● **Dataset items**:
*** Block opens ***
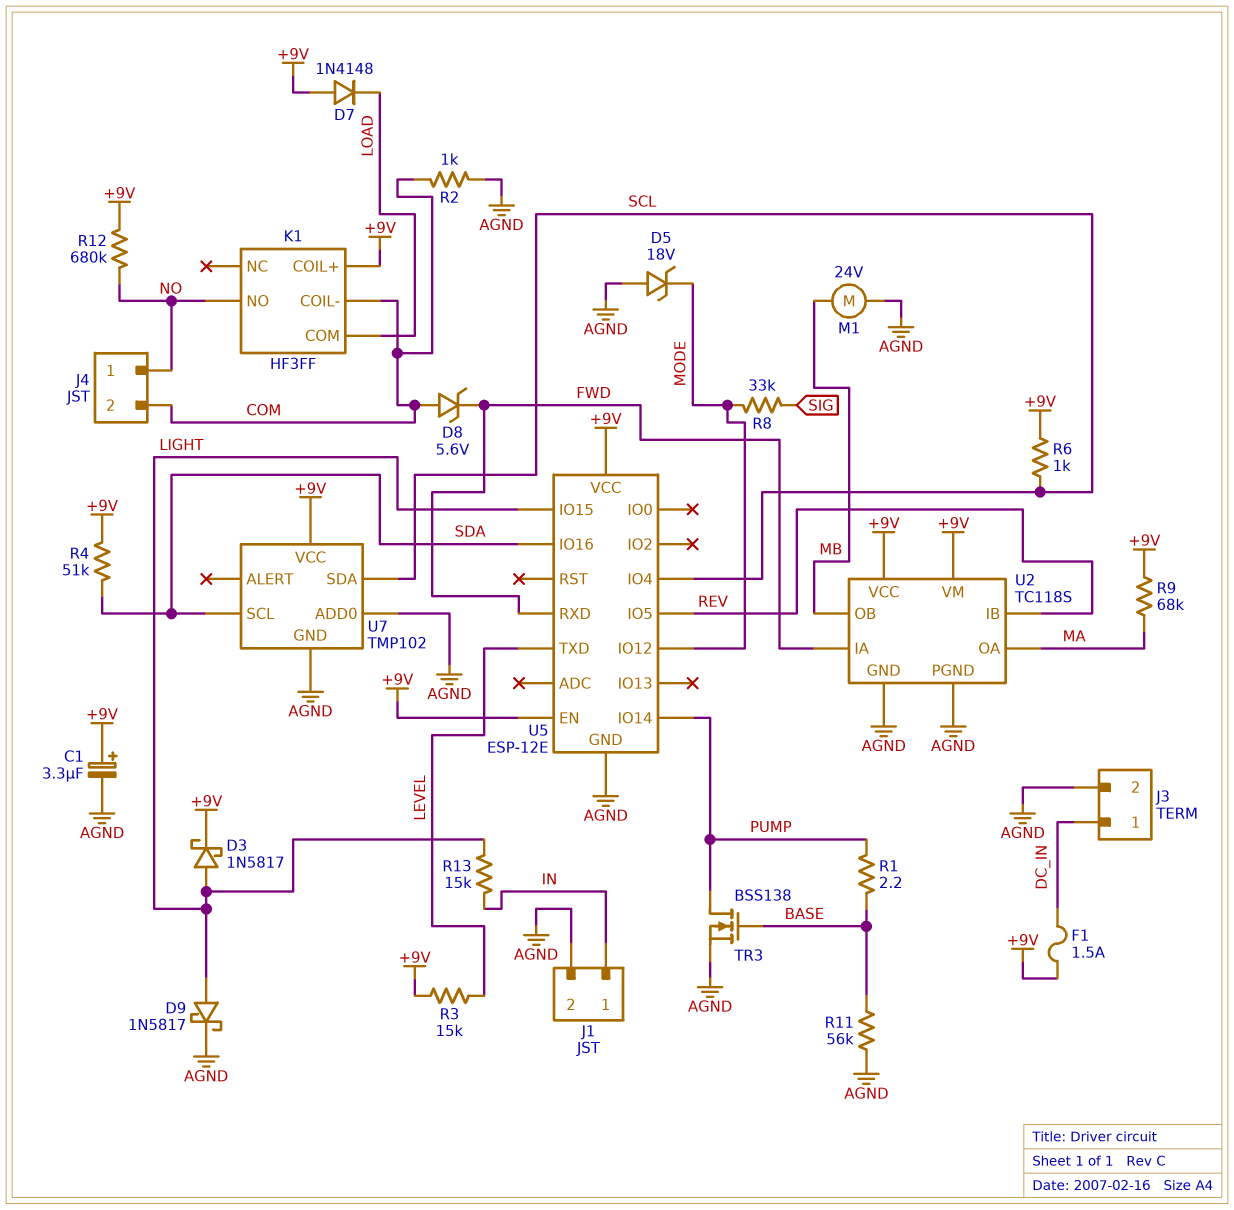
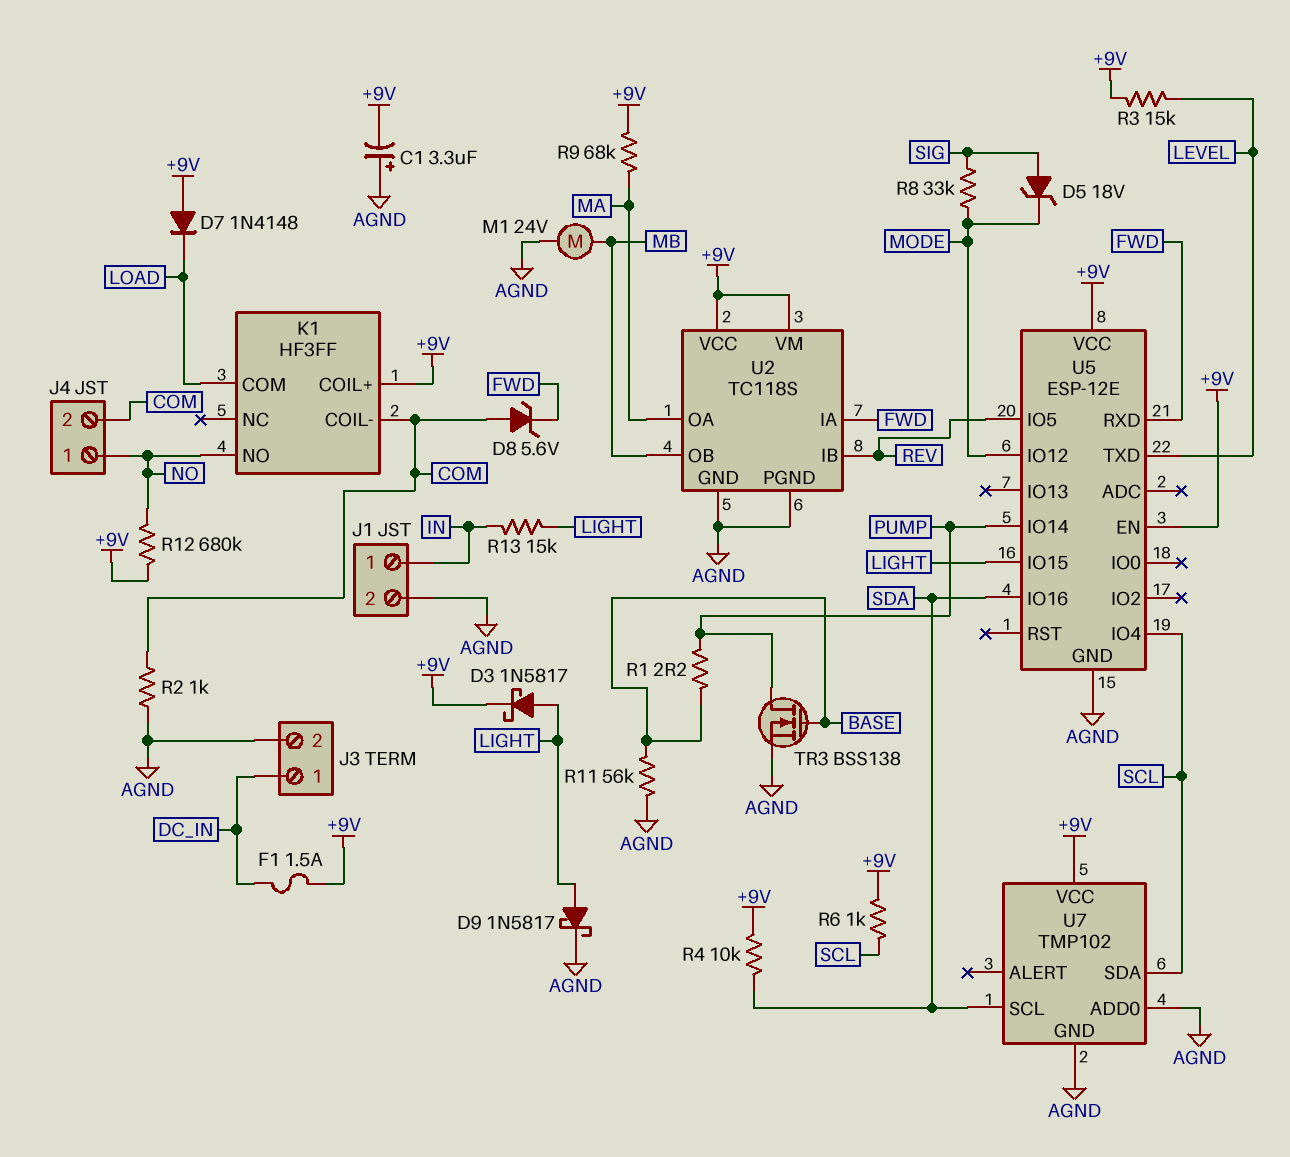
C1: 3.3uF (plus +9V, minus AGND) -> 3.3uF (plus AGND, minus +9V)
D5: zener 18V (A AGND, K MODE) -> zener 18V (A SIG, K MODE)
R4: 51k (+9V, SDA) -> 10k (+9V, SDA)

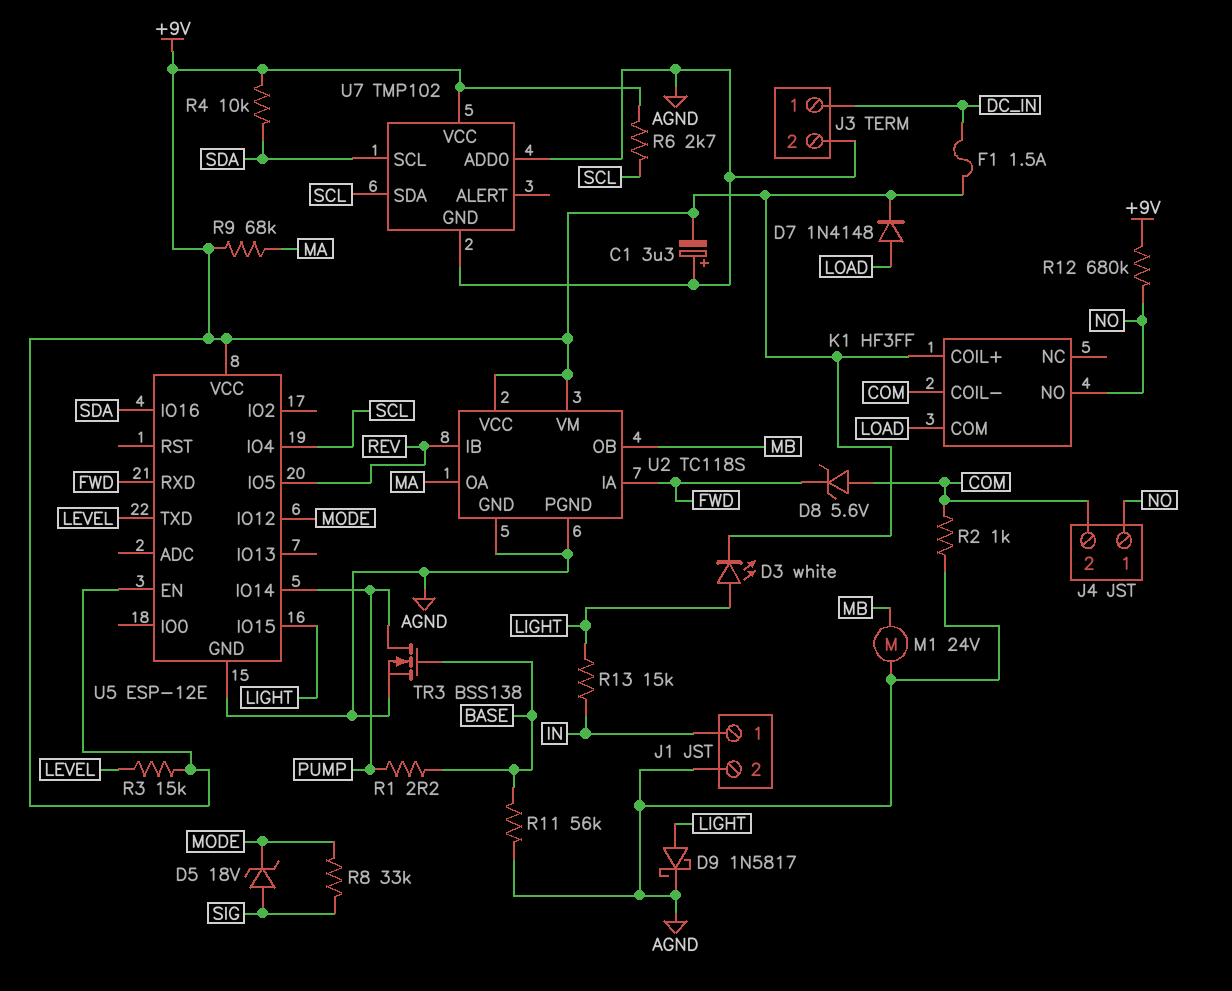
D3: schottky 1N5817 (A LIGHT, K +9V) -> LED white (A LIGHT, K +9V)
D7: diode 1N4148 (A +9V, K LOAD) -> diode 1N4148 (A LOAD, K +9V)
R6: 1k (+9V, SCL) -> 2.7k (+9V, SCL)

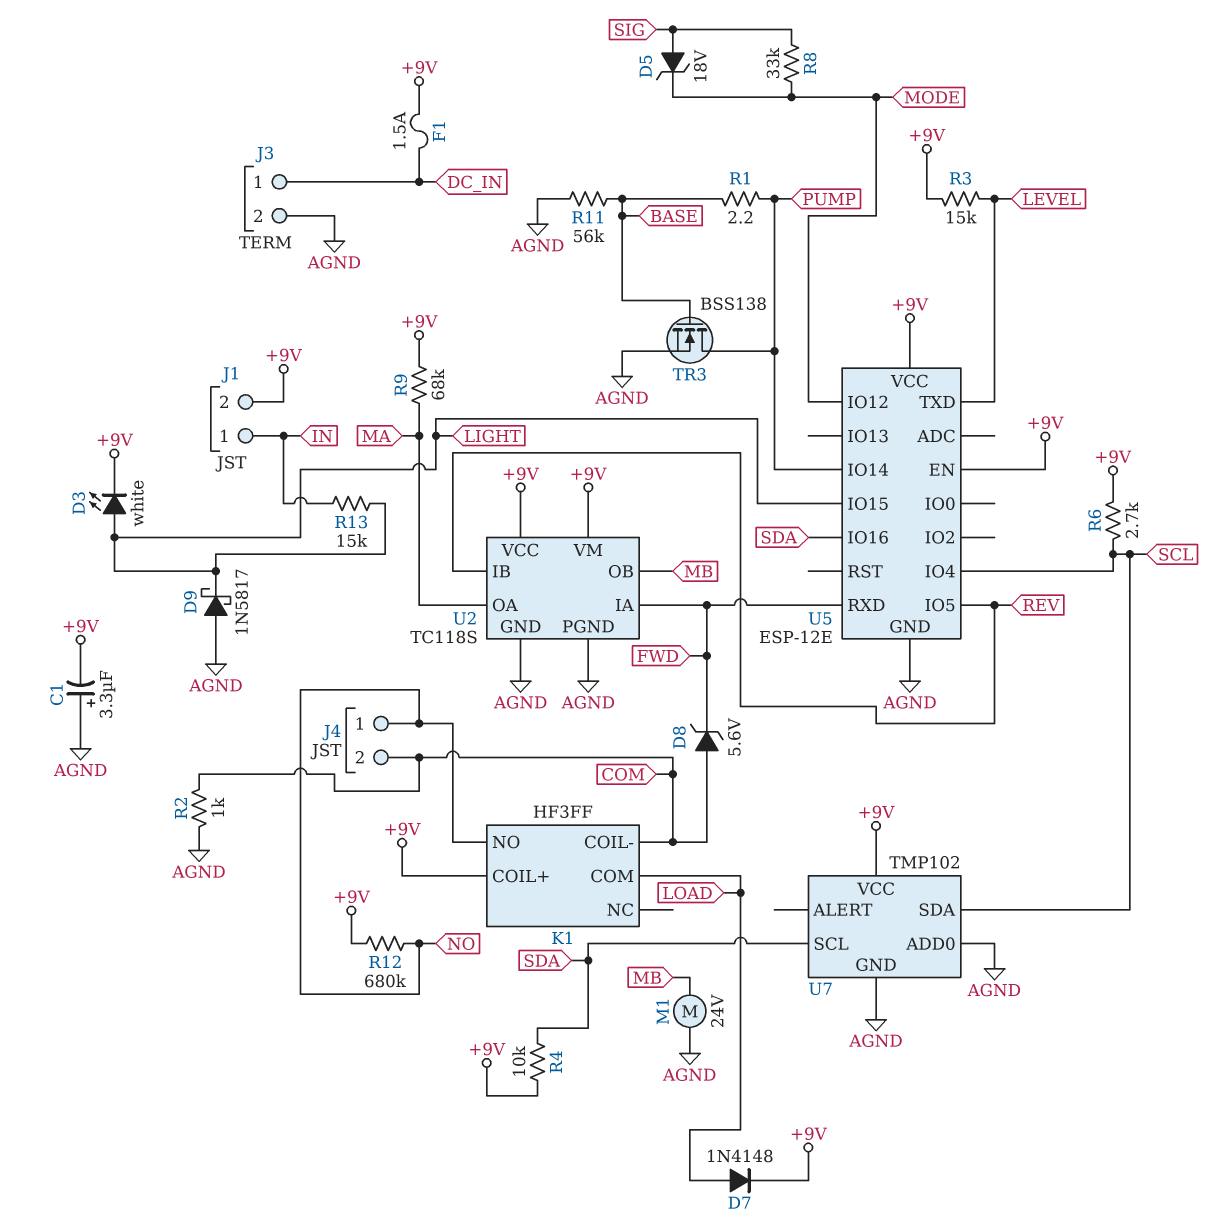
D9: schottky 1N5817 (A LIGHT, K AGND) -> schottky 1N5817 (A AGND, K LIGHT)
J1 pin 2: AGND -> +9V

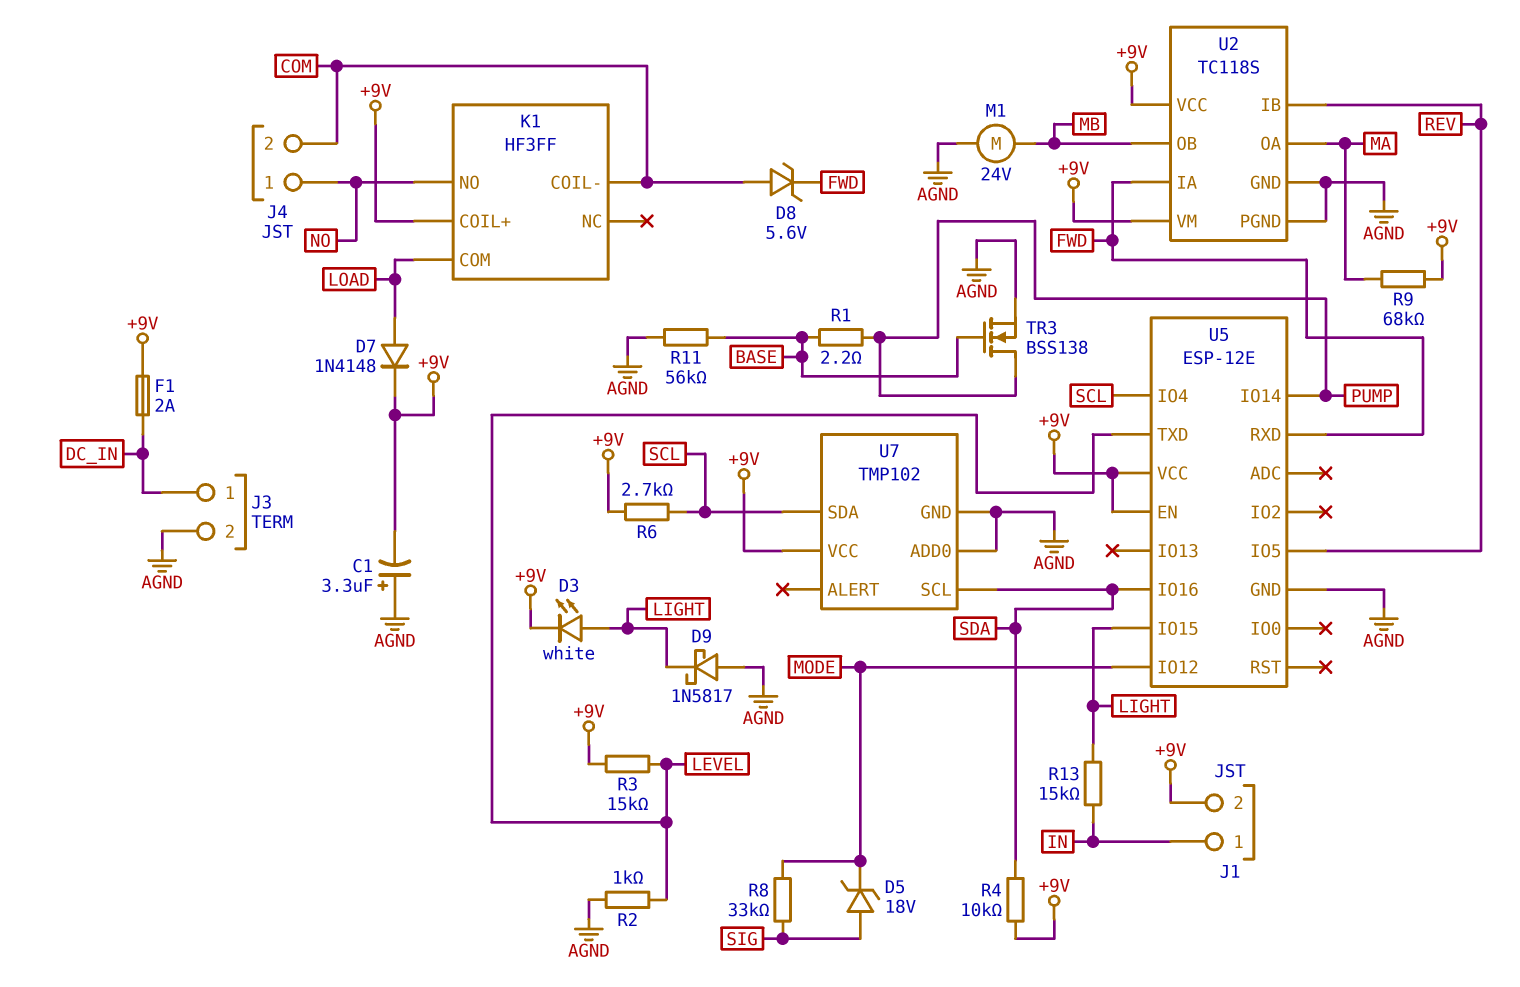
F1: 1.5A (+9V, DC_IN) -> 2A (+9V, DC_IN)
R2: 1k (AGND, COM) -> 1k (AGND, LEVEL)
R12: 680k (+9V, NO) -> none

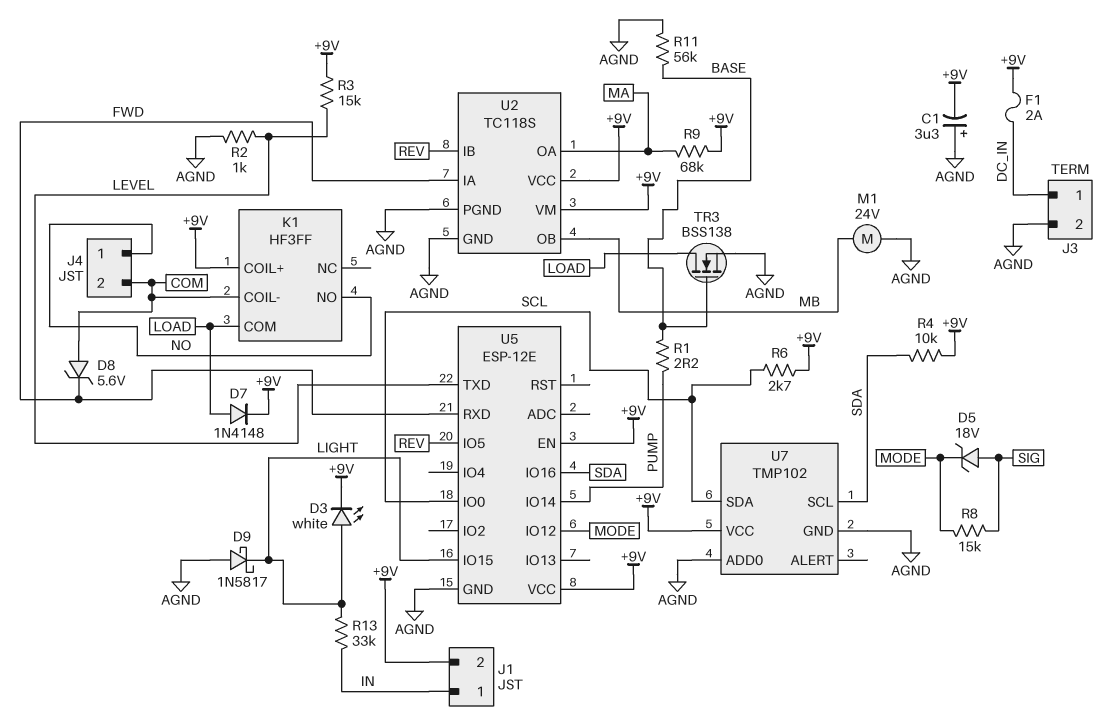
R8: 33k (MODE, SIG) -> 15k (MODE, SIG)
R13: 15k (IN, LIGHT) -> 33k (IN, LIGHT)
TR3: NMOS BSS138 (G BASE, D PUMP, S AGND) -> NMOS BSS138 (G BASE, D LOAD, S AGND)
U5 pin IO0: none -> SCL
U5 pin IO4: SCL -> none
*** Block closes ***
● **WHAT THE EXERCISE ASKS**:
Return a copy of each line in the entries that contains "schottky".

● **YOUR RESPONSE**:
D3: schottky 1N5817 (A LIGHT, K +9V) -> LED white (A LIGHT, K +9V)
D9: schottky 1N5817 (A LIGHT, K AGND) -> schottky 1N5817 (A AGND, K LIGHT)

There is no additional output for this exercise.